YOUR INSTRUCTIONS — In full and unchanged, set down the entries that follow, with no images.

────────

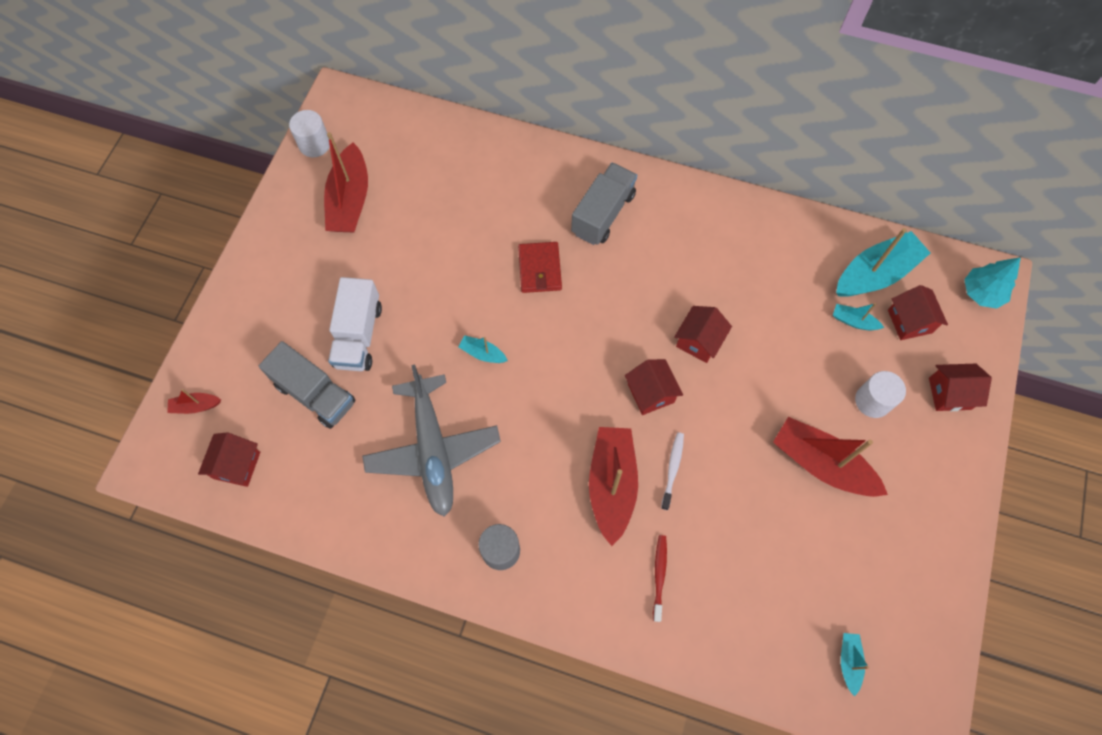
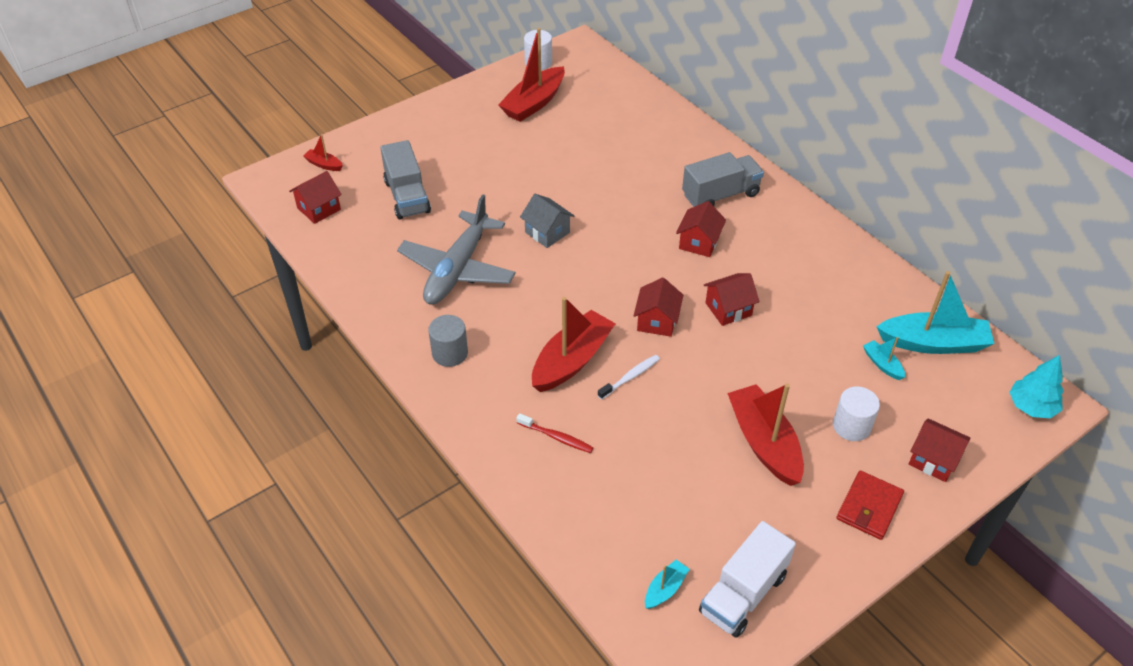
camera: 35 degrees right, 20 degrees down
white truck [328,277,382,371] -> white truck moved to [699,521,796,638]
turquoise boat [458,335,508,363] -> grey house [520,194,574,248]
red wallet [518,242,562,293] -> red wallet moved to [837,471,904,540]
red toothbrush [653,535,667,622] -> red toothbrush turned 75 degrees clockwise [517,413,594,453]
red house [888,285,948,340] -> red house moved to [676,201,726,257]

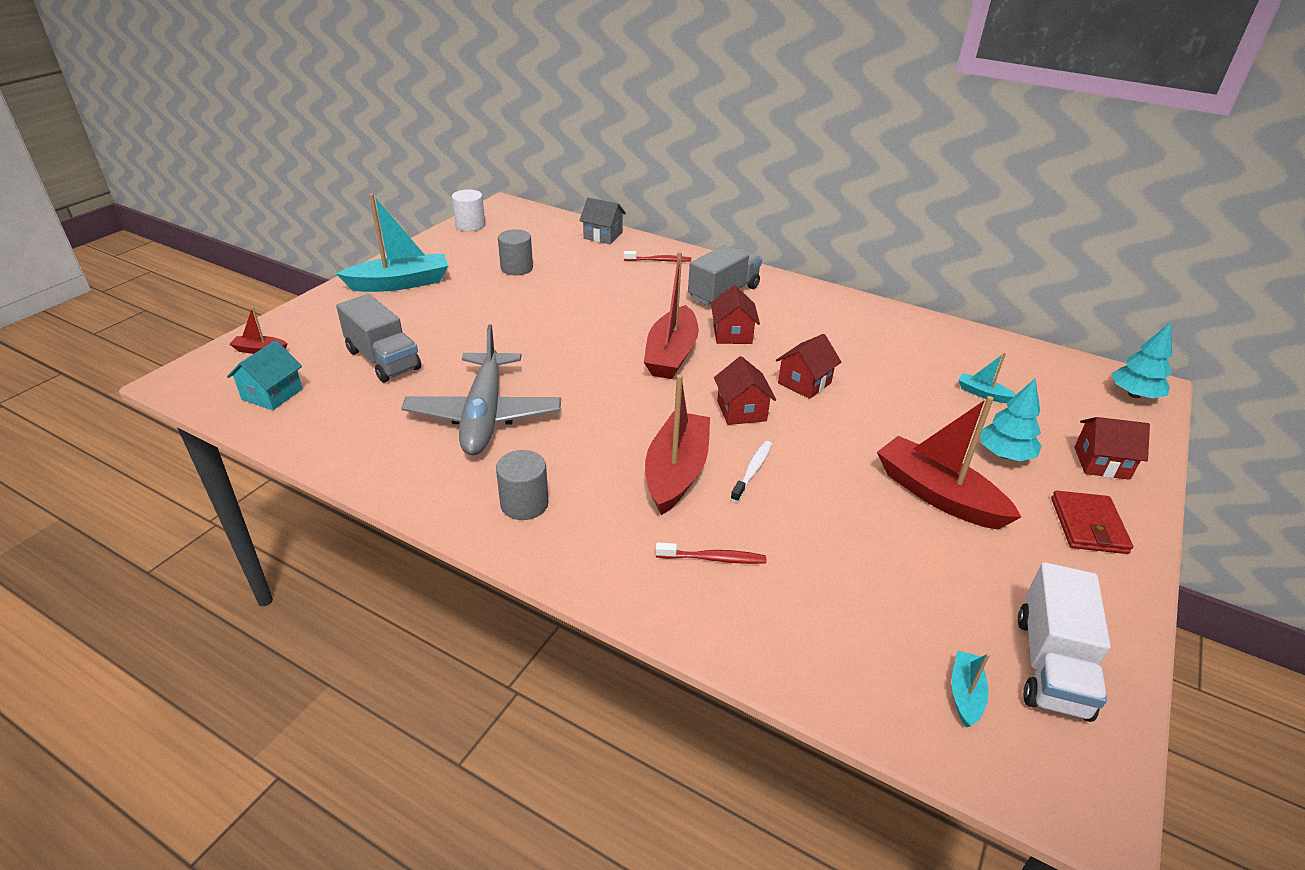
camera: 25 degrees left, 10 degrees down
red house [289,171,342,224] -> turquoise house [227,340,303,410]
red boat [498,28,565,122] -> red boat moved to [644,252,699,379]
grey house [520,194,574,248] -> grey house moved to [580,198,626,244]
white cylinder [833,387,880,441] -> turquoise tree [980,379,1042,461]
turquoise boat [877,271,994,354] -> turquoise boat moved to [336,194,448,292]
none -> grey cylinder [498,229,533,275]
none -> red toothbrush [624,251,691,262]

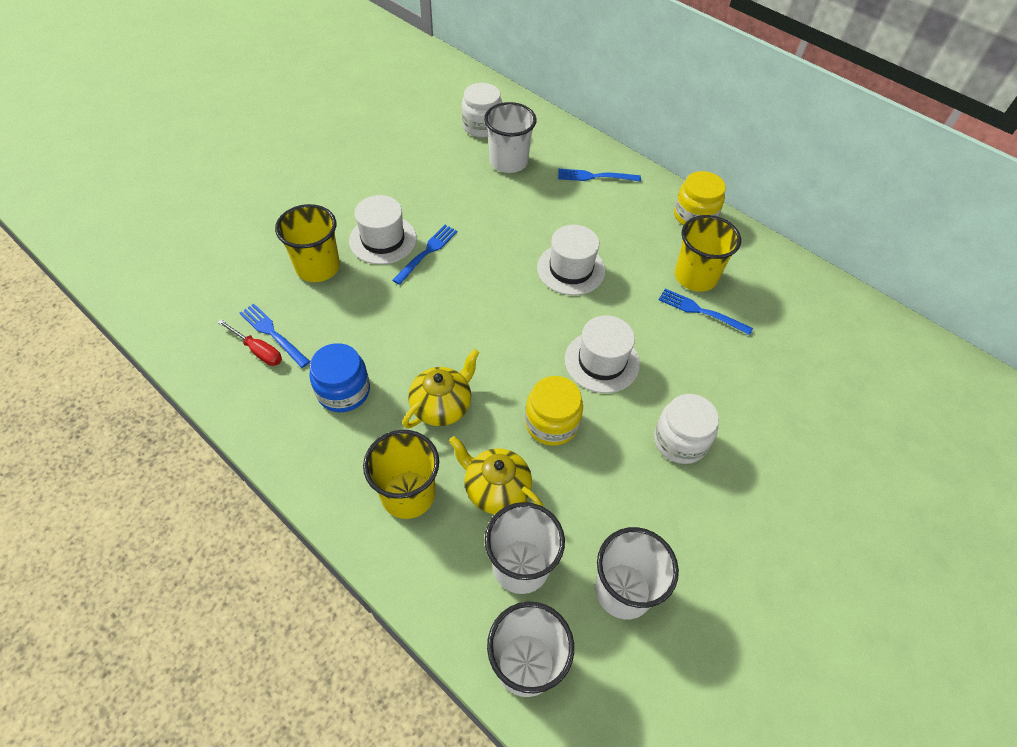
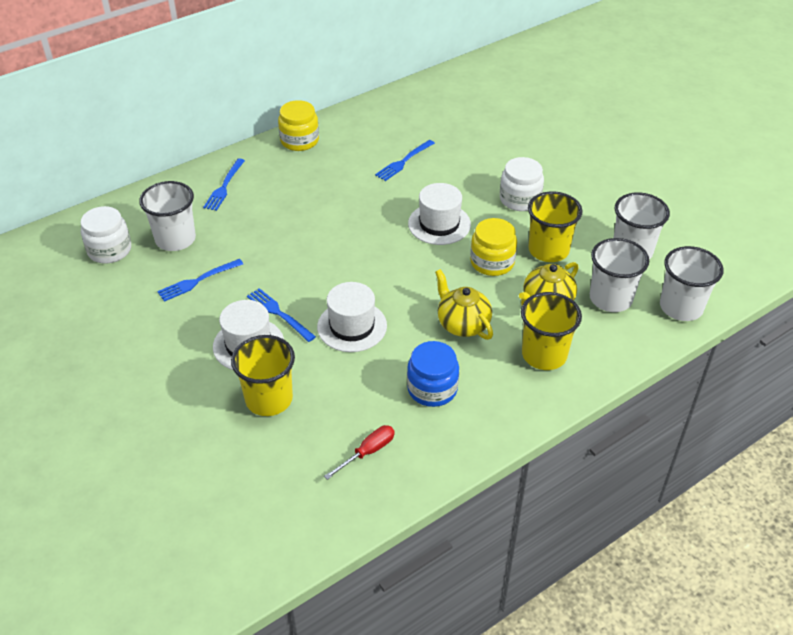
camera: 75 degrees left, 10 degrees down
blue fork [240,304,310,368] -> blue fork moved to [157,259,243,302]
white hat [537,225,605,295] -> white hat moved to [317,282,387,352]
yellow cup [675,215,741,292] -> yellow cup moved to [528,191,583,262]

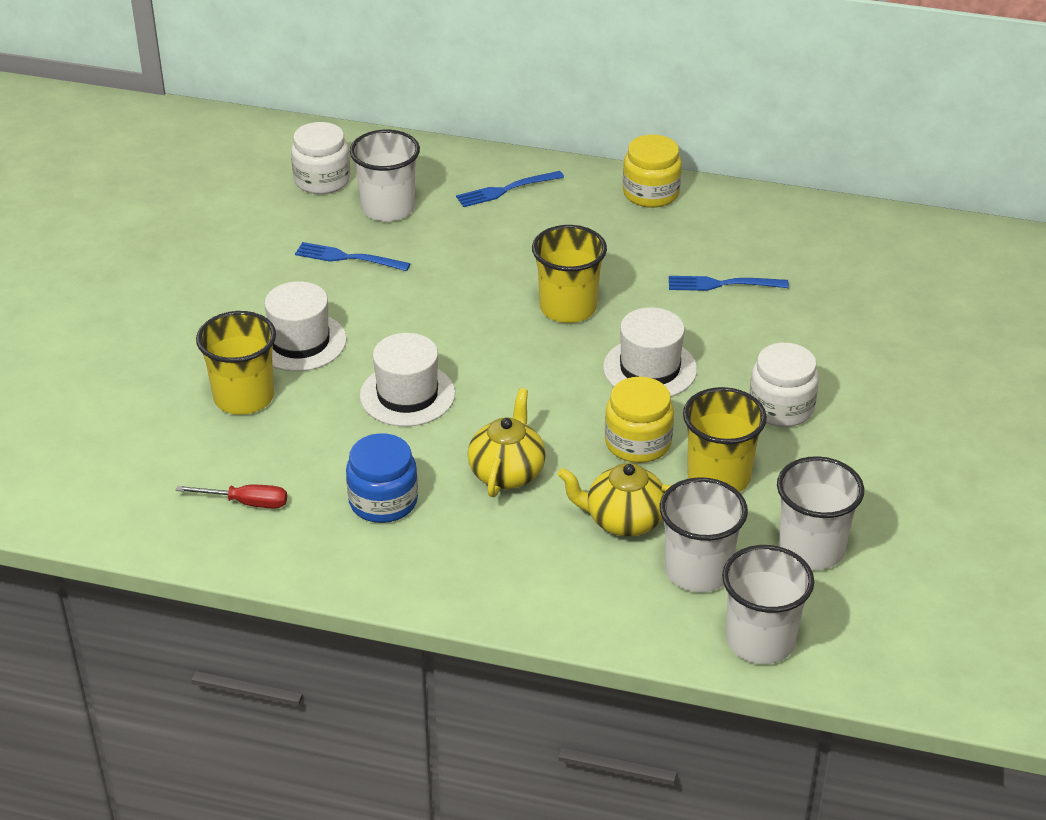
camera: 50 degrees right, 5 degrees down
blue fork [247,288,316,342] -> none
yellow cup [521,292,582,370] -> yellow cup moved to [532,225,607,323]

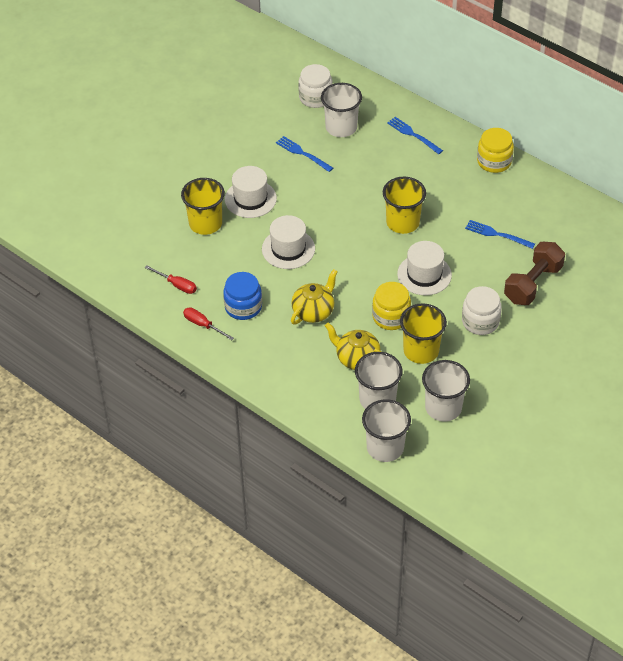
camera: 25 degrees right, 10 degrees up
blue fork [456,171,564,207] -> blue fork turned 45 degrees clockwise [387,117,443,154]
none -> red screwdriver [183,307,234,340]
none -> brown dumbbell [504,242,565,305]

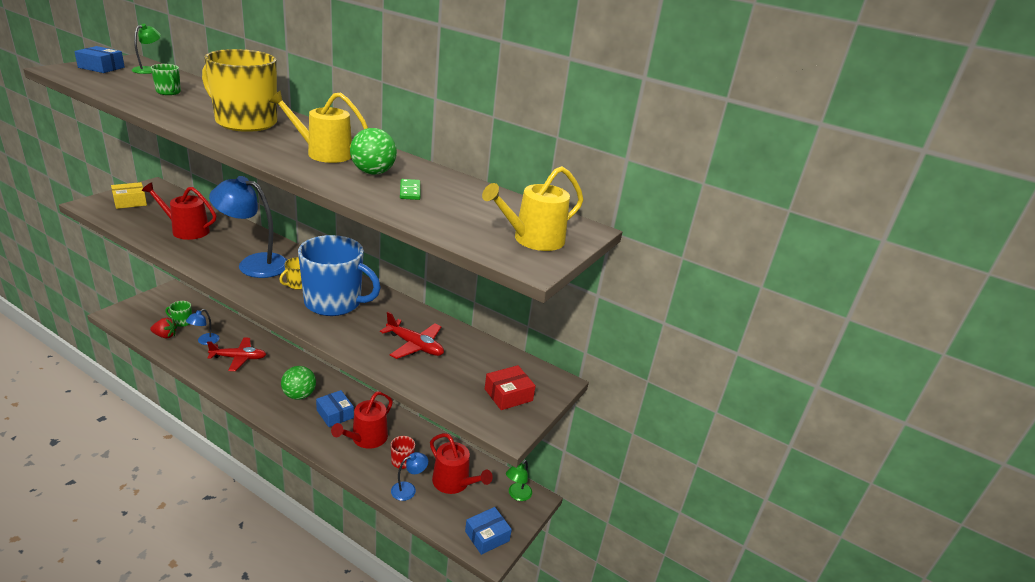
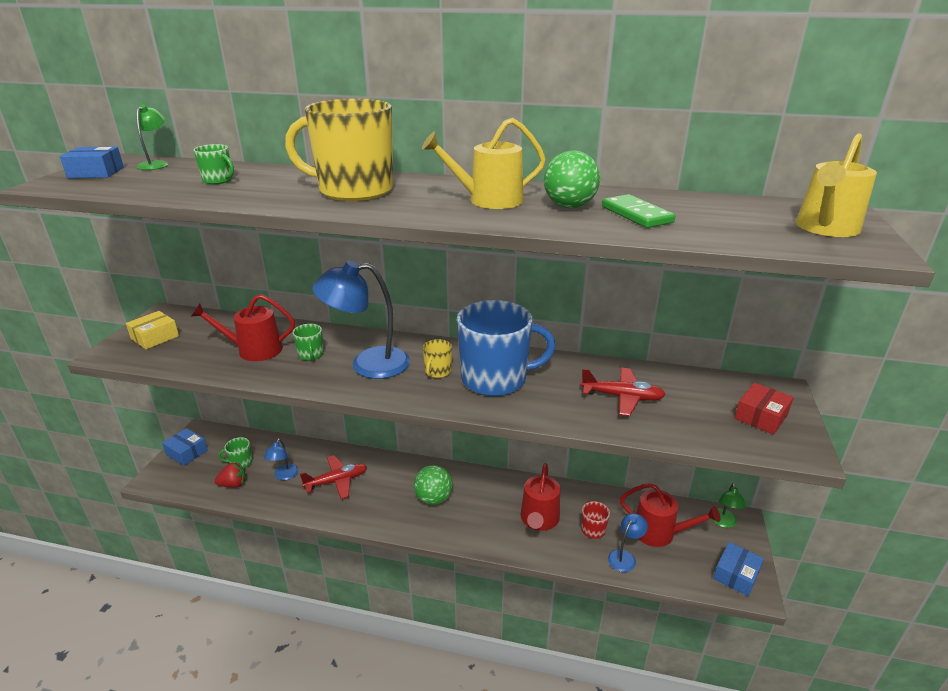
camera: 15 degrees left, 0 degrees up
blue box [316,390,354,427] -> blue box moved to [162,428,208,466]
green domino [400,179,420,200] -> green domino [602,194,675,228], size x1.50
none -> green mug [293,324,324,360]

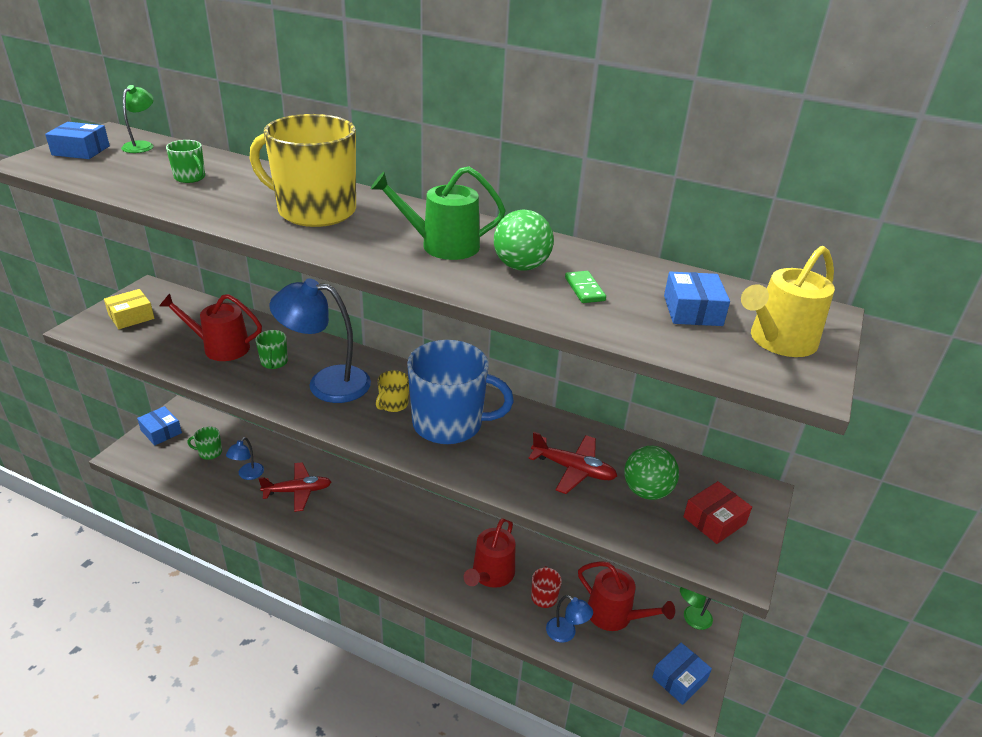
camera: 10 degrees right, 5 degrees up
red strawberry [215,462,246,488] -> none
green ball [414,465,453,505] -> green ball moved to [624,446,679,500]
yellow watering can [422,118,546,209] -> green watering can [371,166,505,260]
green domino [602,194,675,228] -> green domino [565,271,606,303], size x0.67
blue lamp [608,513,648,572] -> blue lamp turned 75 degrees clockwise [546,595,593,643]
green lamp [711,483,746,528] -> green lamp turned 45 degrees clockwise [680,587,713,630]
none -> blue box [664,271,730,326]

────────

RESULT OF THE EXERCISE —
camera: 35 degrees right, 20 degrees down
white truck [328,277,382,371] -> white truck moved to [699,521,796,638]
turquoise boat [458,335,508,363] -> grey house [520,194,574,248]
red wallet [518,242,562,293] -> red wallet moved to [837,471,904,540]
red toothbrush [653,535,667,622] -> red toothbrush turned 75 degrees clockwise [517,413,594,453]
red house [888,285,948,340] -> red house moved to [676,201,726,257]

camera: 25 degrees left, 10 degrees down
red house [289,171,342,224] -> turquoise house [227,340,303,410]
red boat [498,28,565,122] -> red boat moved to [644,252,699,379]
grey house [520,194,574,248] -> grey house moved to [580,198,626,244]
white cylinder [833,387,880,441] -> turquoise tree [980,379,1042,461]
turquoise boat [877,271,994,354] -> turquoise boat moved to [336,194,448,292]
none -> grey cylinder [498,229,533,275]
none -> red toothbrush [624,251,691,262]

camera: 75 degrees left, 10 degrees down
blue fork [240,304,310,368] -> blue fork moved to [157,259,243,302]
white hat [537,225,605,295] -> white hat moved to [317,282,387,352]
yellow cup [675,215,741,292] -> yellow cup moved to [528,191,583,262]

camera: 50 degrees right, 5 degrees down
blue fork [247,288,316,342] -> none
yellow cup [521,292,582,370] -> yellow cup moved to [532,225,607,323]

camera: 25 degrees right, 10 degrees up
blue fork [456,171,564,207] -> blue fork turned 45 degrees clockwise [387,117,443,154]
none -> red screwdriver [183,307,234,340]
none -> brown dumbbell [504,242,565,305]

camera: 15 degrees left, 0 degrees up
blue box [316,390,354,427] -> blue box moved to [162,428,208,466]
green domino [400,179,420,200] -> green domino [602,194,675,228], size x1.50
none -> green mug [293,324,324,360]

camera: 10 degrees right, 5 degrees up
red strawberry [215,462,246,488] -> none
green ball [414,465,453,505] -> green ball moved to [624,446,679,500]
yellow watering can [422,118,546,209] -> green watering can [371,166,505,260]
green domino [602,194,675,228] -> green domino [565,271,606,303], size x0.67
blue lamp [608,513,648,572] -> blue lamp turned 75 degrees clockwise [546,595,593,643]
green lamp [711,483,746,528] -> green lamp turned 45 degrees clockwise [680,587,713,630]
none -> blue box [664,271,730,326]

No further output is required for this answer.